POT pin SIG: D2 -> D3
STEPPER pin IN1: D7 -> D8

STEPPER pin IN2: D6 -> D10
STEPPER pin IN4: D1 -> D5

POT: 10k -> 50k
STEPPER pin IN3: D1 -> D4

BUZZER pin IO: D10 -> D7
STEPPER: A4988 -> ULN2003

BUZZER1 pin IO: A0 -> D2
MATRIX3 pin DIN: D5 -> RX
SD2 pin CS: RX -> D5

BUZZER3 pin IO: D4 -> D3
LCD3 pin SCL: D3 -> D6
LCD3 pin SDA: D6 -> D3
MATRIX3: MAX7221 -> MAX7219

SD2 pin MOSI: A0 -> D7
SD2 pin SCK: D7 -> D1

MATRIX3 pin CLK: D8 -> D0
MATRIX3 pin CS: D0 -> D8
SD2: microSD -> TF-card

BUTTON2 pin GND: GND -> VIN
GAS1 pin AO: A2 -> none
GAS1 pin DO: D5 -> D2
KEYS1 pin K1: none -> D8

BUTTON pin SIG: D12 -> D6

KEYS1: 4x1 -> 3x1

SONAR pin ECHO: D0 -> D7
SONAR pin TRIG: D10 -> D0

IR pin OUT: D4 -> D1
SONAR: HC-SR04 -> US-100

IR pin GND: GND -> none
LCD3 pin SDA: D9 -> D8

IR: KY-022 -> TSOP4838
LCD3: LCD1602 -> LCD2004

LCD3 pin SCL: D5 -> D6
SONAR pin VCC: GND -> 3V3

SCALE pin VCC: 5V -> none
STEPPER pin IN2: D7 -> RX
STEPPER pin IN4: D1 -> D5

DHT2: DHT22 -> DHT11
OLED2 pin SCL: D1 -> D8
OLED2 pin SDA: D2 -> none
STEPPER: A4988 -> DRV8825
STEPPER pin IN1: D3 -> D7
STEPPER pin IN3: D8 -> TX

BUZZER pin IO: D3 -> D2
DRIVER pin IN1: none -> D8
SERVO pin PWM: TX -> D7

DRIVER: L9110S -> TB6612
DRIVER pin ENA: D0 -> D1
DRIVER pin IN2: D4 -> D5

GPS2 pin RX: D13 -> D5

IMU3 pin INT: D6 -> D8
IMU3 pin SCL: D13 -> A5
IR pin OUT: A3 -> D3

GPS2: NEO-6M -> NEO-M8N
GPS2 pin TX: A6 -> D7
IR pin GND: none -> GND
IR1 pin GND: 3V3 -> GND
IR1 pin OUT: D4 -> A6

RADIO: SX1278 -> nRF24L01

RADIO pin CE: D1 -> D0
-----
● ACTIVITY
Only lines containing the word "RADIO" should appear in the answer, and every such line from the records above must be there.

● ANSWER TO THE PROBLEM
RADIO: SX1278 -> nRF24L01
RADIO pin CE: D1 -> D0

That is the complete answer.